▶ [YOUR TASK]: All of the lines below need to be copied exactly, apart from the pictures.

(Items from a dataset)
▬▬▬▬▬▬

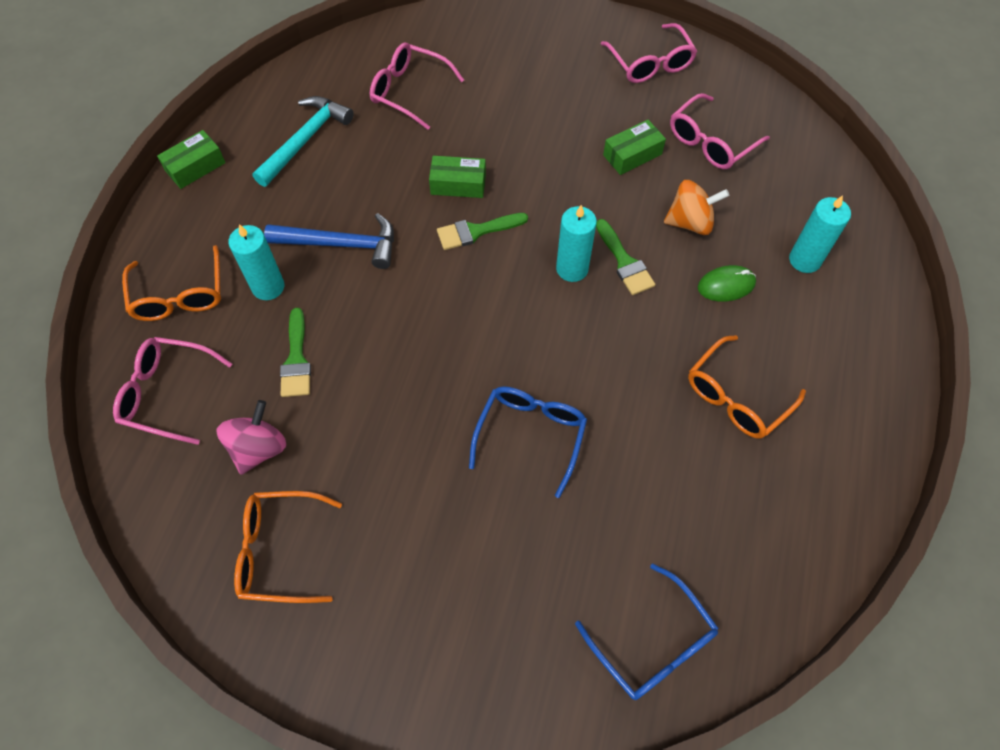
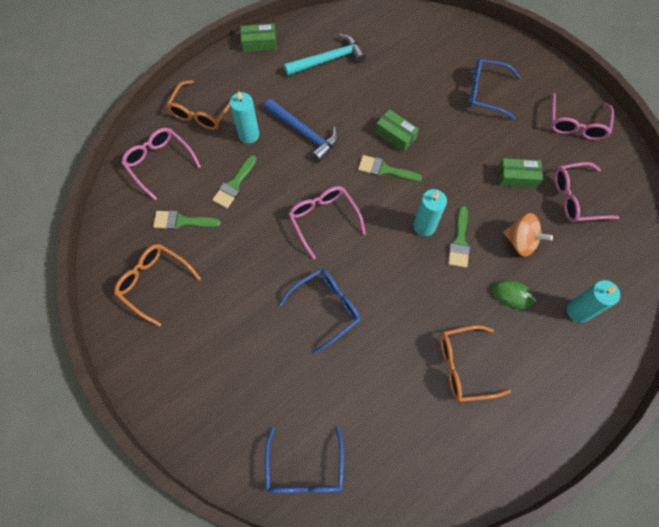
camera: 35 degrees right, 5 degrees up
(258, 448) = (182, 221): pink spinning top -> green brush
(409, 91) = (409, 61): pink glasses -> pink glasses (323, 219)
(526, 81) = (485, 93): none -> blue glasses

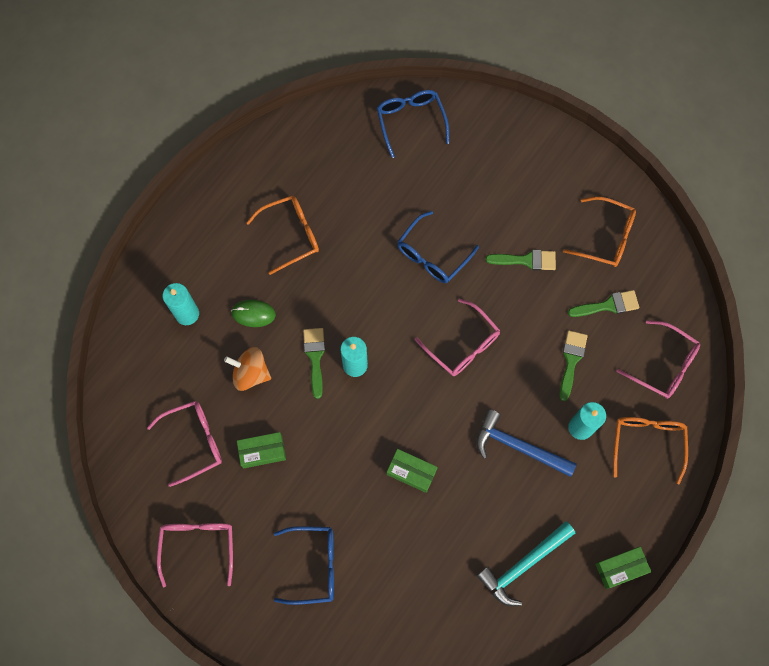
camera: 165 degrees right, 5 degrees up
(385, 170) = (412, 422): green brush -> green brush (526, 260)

▬▬▬▬▬▬

▶ [OUTPUT FOR THIS EXERCISE]:
camera: 35 degrees right, 5 degrees up
(258, 448) = (182, 221): pink spinning top -> green brush
(409, 91) = (409, 61): pink glasses -> pink glasses (323, 219)
(526, 81) = (485, 93): none -> blue glasses

camera: 165 degrees right, 5 degrees up
(385, 170) = (412, 422): green brush -> green brush (526, 260)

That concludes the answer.